| DATA FOR ANALYSIS |
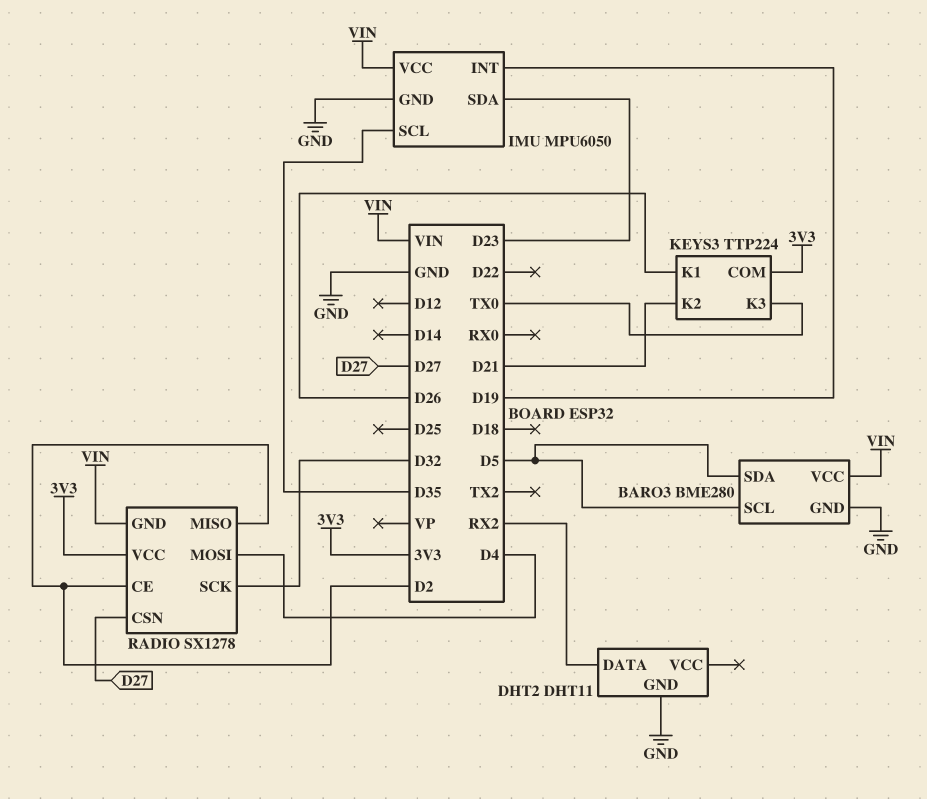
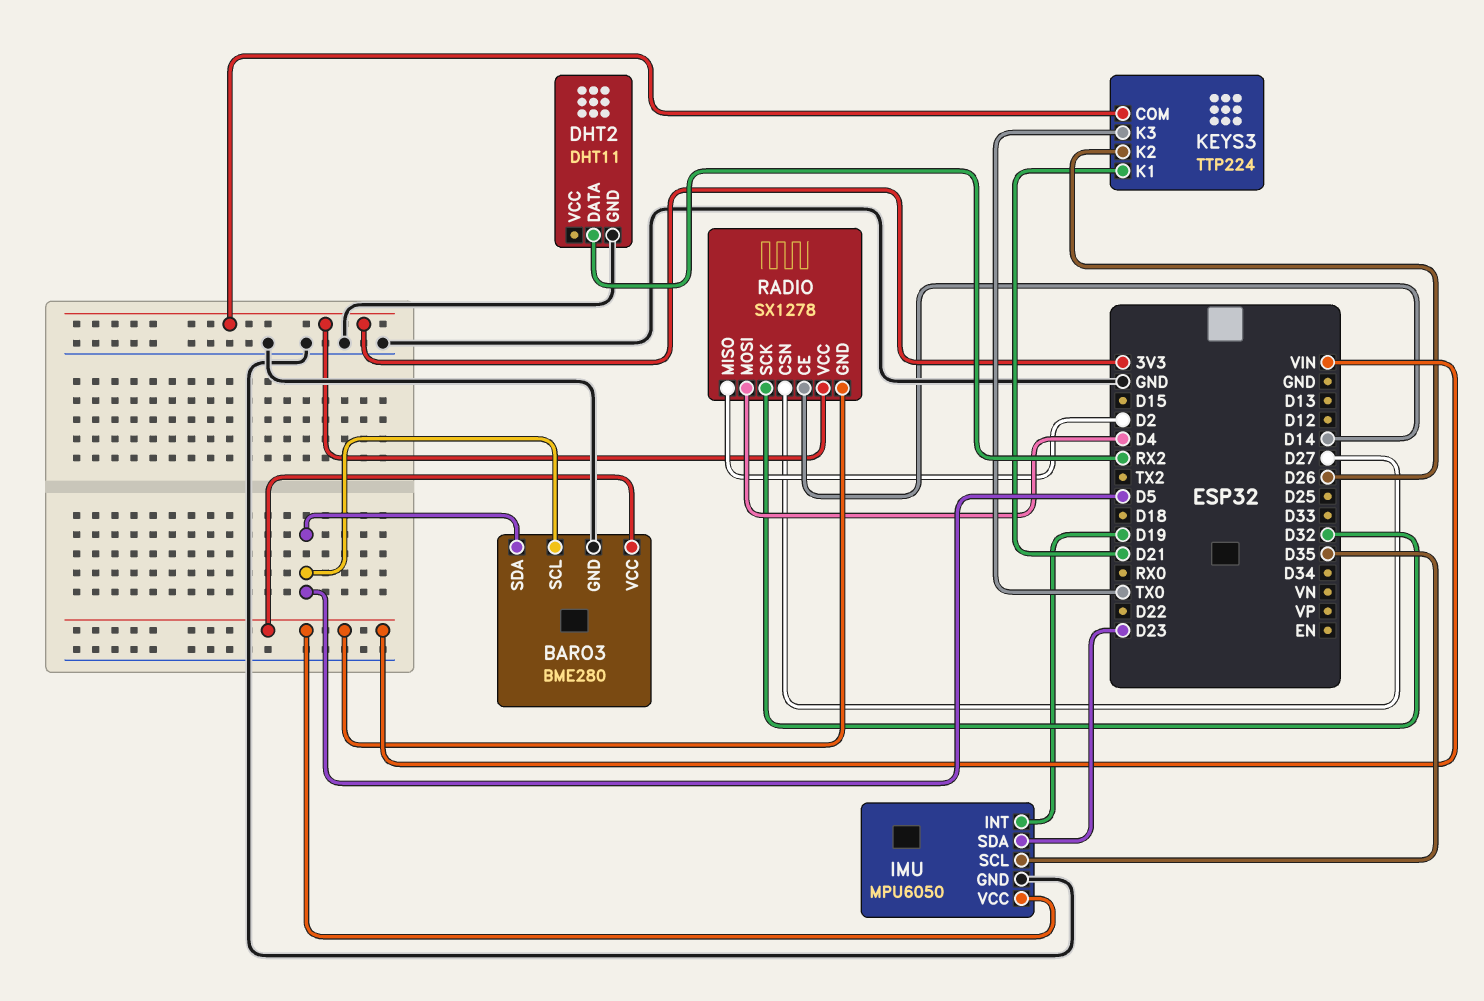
KEYS3 pin K1: D26 -> D21
KEYS3 pin K2: D21 -> D26
RADIO pin CE: D2 -> D14

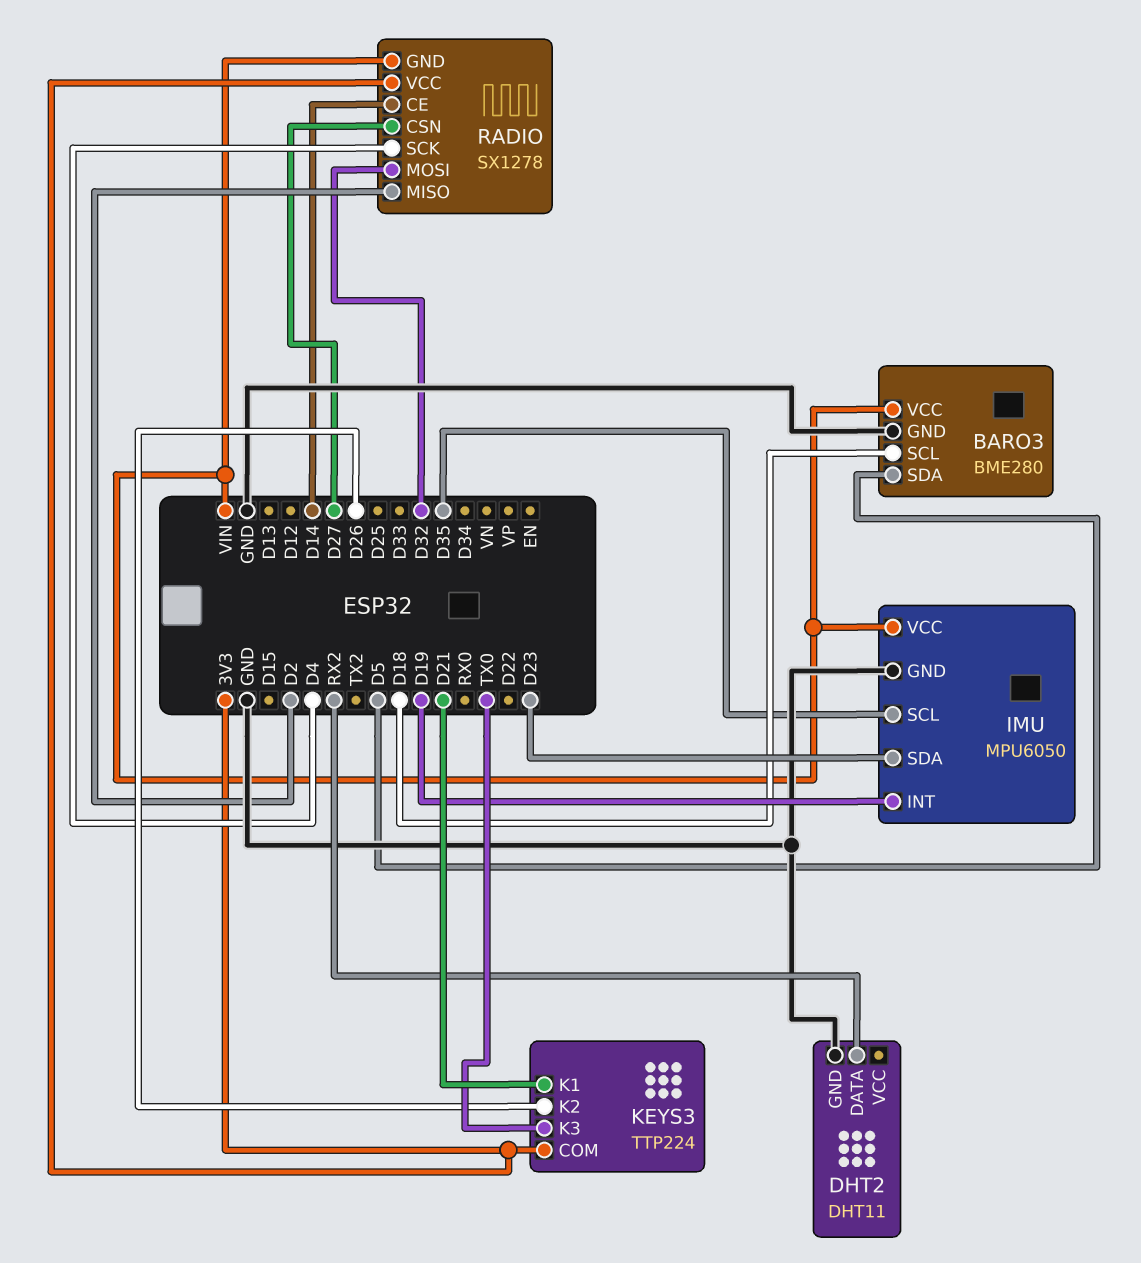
BARO3 pin SCL: D5 -> D18
RADIO pin MOSI: D4 -> D32
RADIO pin SCK: D32 -> D4

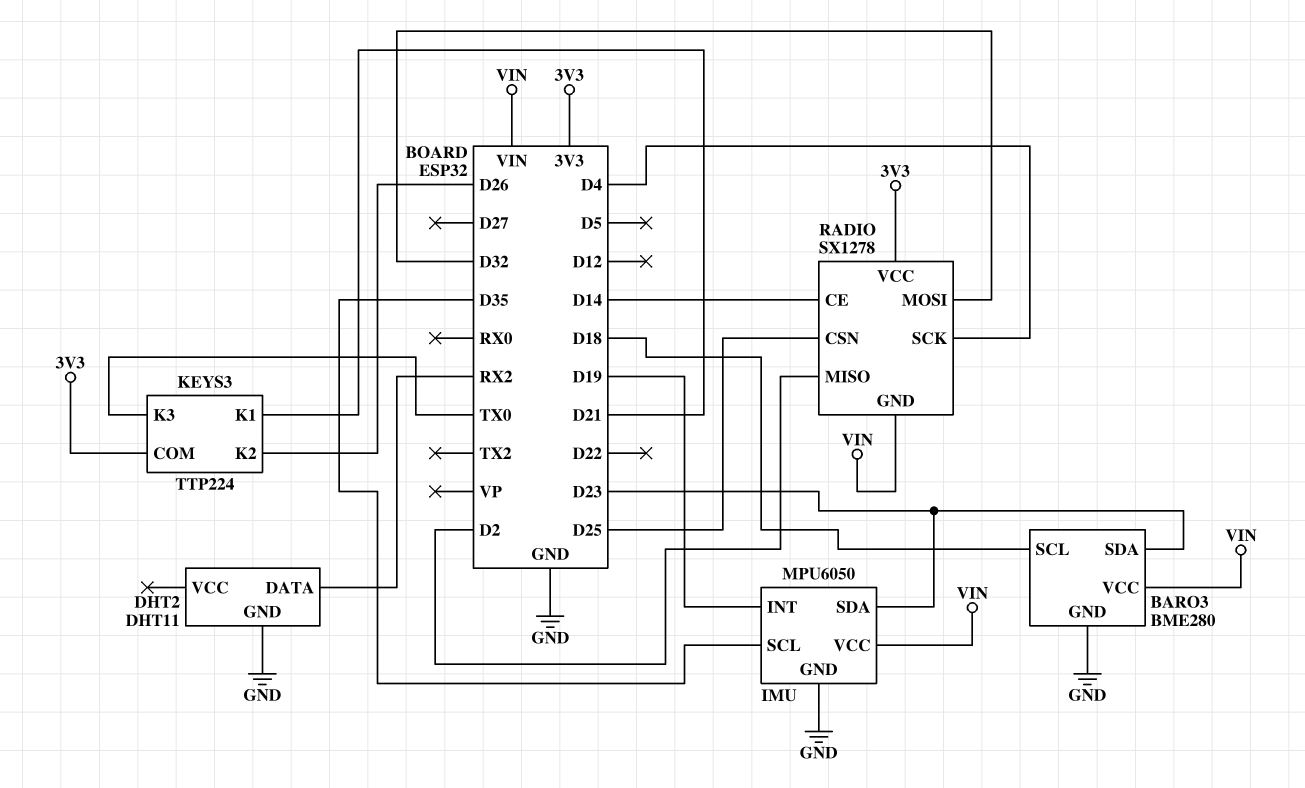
BARO3 pin SDA: D5 -> D23
RADIO pin CSN: D27 -> D25

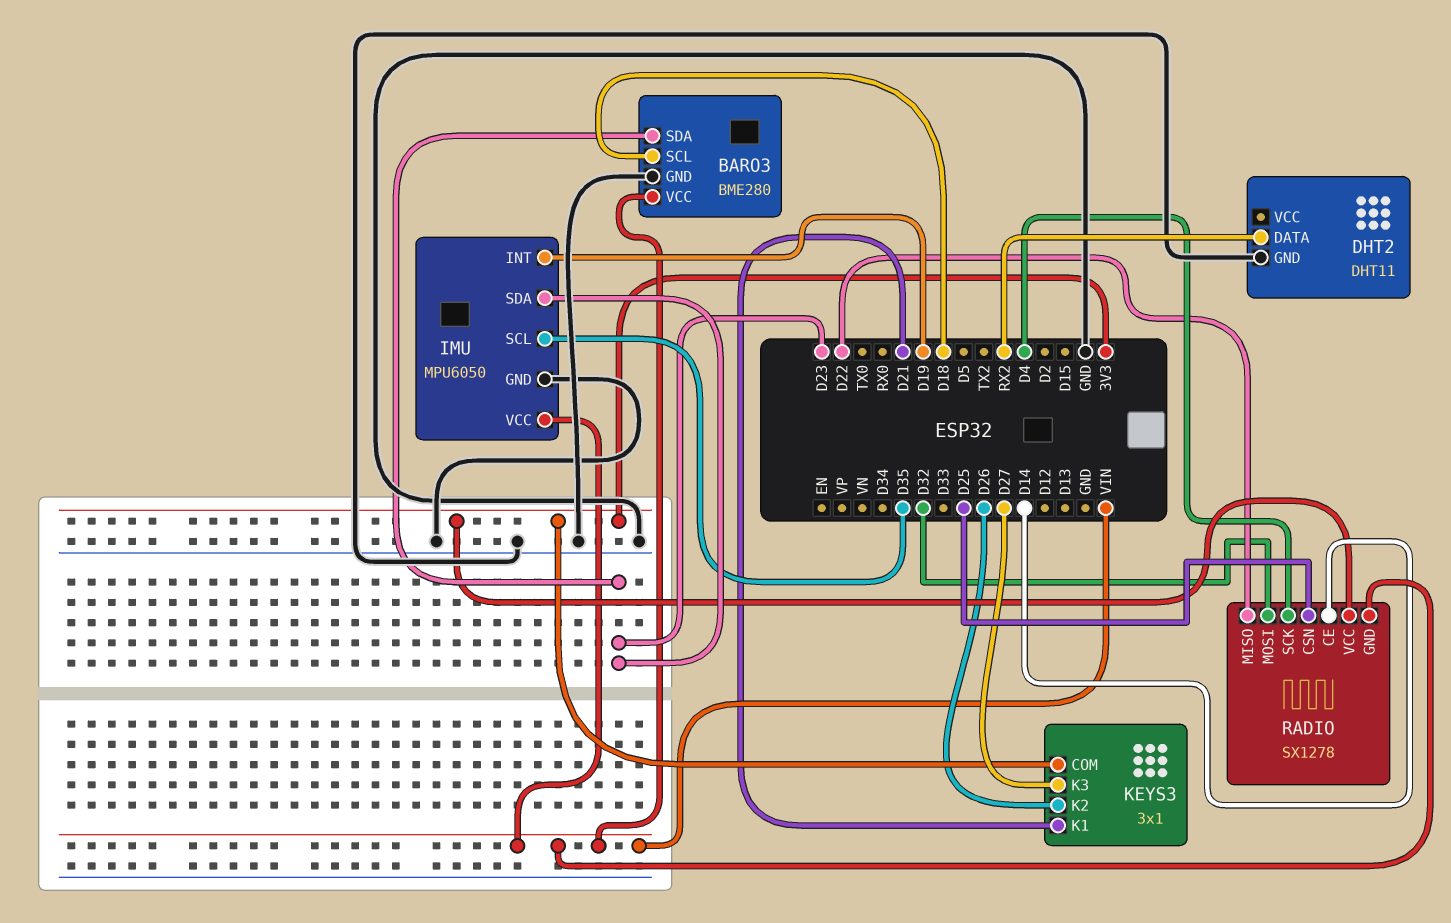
KEYS3: TTP224 -> 3x1
KEYS3 pin K3: TX0 -> D27
RADIO pin MISO: D2 -> D22

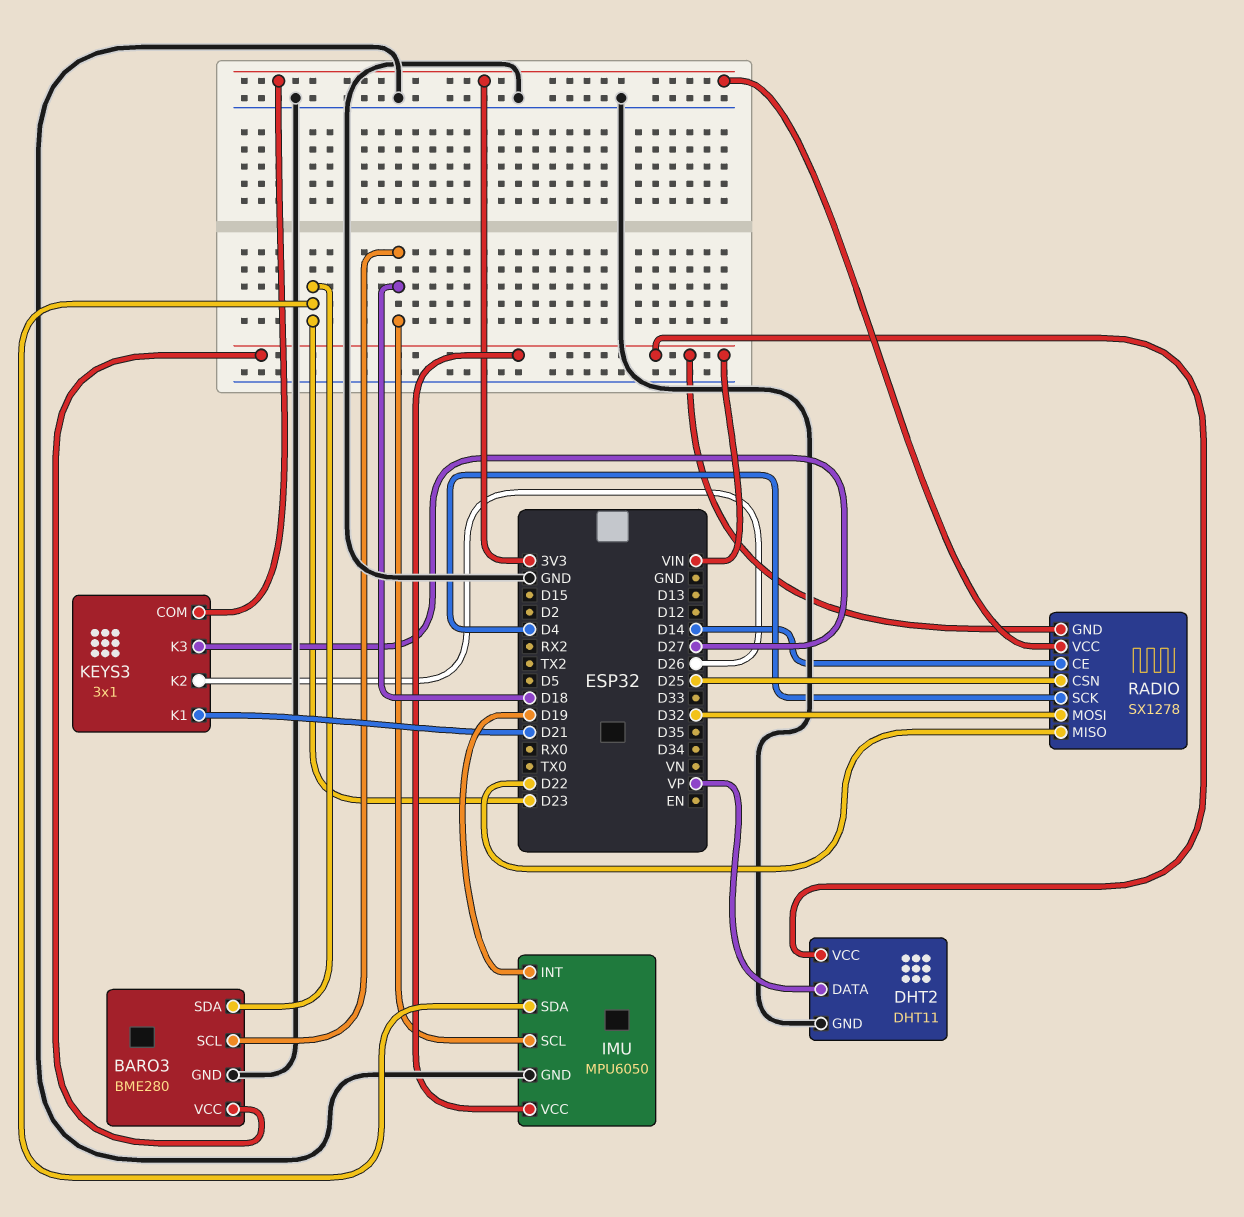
DHT2 pin DATA: RX2 -> VP
DHT2 pin VCC: none -> VIN
IMU pin SCL: D35 -> D18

| WORK TASK |
I would like the material repeated in full and exactly, with its images omitted.

| RESULT |
KEYS3 pin K1: D26 -> D21
KEYS3 pin K2: D21 -> D26
RADIO pin CE: D2 -> D14

BARO3 pin SCL: D5 -> D18
RADIO pin MOSI: D4 -> D32
RADIO pin SCK: D32 -> D4

BARO3 pin SDA: D5 -> D23
RADIO pin CSN: D27 -> D25

KEYS3: TTP224 -> 3x1
KEYS3 pin K3: TX0 -> D27
RADIO pin MISO: D2 -> D22

DHT2 pin DATA: RX2 -> VP
DHT2 pin VCC: none -> VIN
IMU pin SCL: D35 -> D18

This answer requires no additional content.